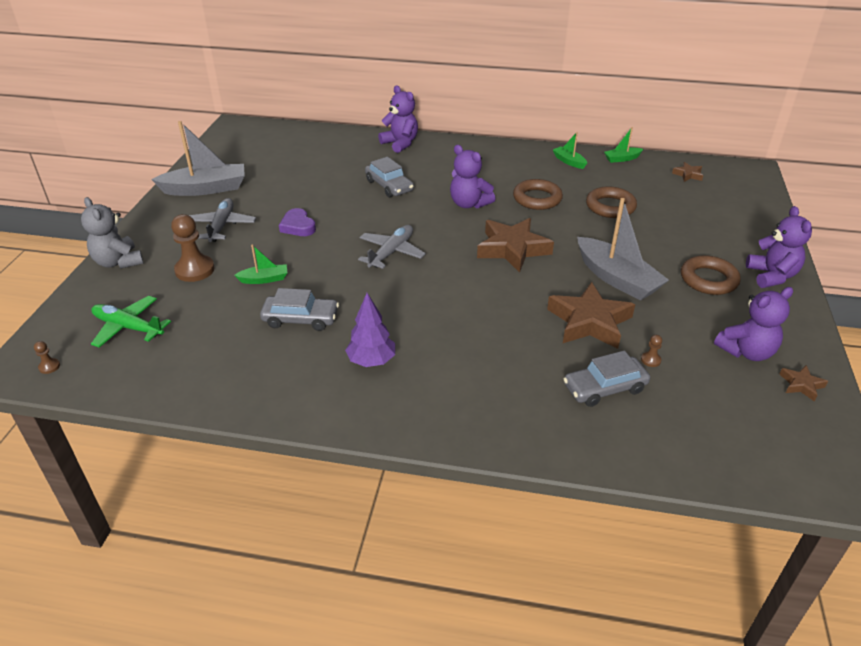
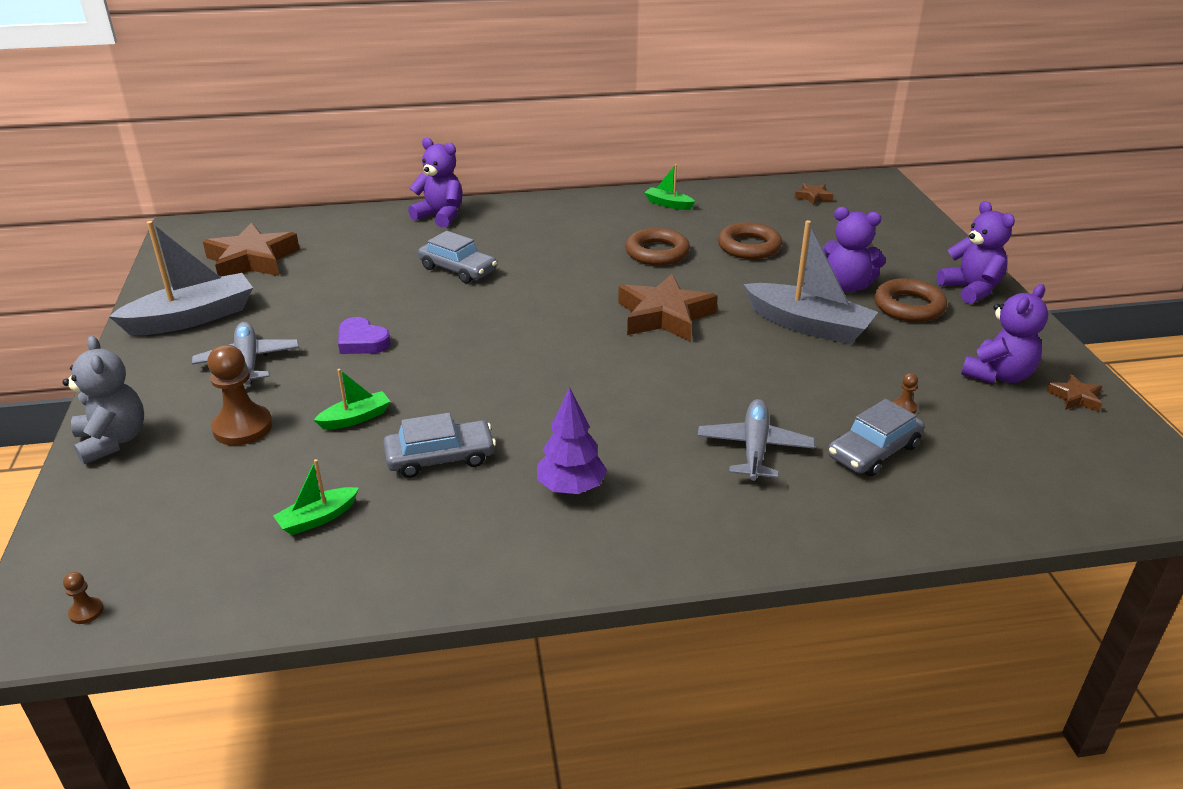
camera: 20 degrees left, 5 degrees down
(118, 262) = (113, 441): grey teddy bear -> grey teddy bear turned 150 degrees counterclockwise
(128, 327) = (185, 527): green plane -> none
(391, 252) = (512, 349): grey plane -> grey plane (754, 448)
(469, 204) = (576, 273): purple teddy bear -> purple teddy bear (846, 286)
(589, 322) = (808, 381): brown star -> brown star (252, 260)
(622, 159) = (728, 191): green boat -> green boat (318, 518)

************

_Task to complete_
Set down the entries exactly as they appear, with every picture left out.

_Your solution_
camera: 20 degrees left, 5 degrees down
(118, 262) = (113, 441): grey teddy bear -> grey teddy bear turned 150 degrees counterclockwise
(128, 327) = (185, 527): green plane -> none
(391, 252) = (512, 349): grey plane -> grey plane (754, 448)
(469, 204) = (576, 273): purple teddy bear -> purple teddy bear (846, 286)
(589, 322) = (808, 381): brown star -> brown star (252, 260)
(622, 159) = (728, 191): green boat -> green boat (318, 518)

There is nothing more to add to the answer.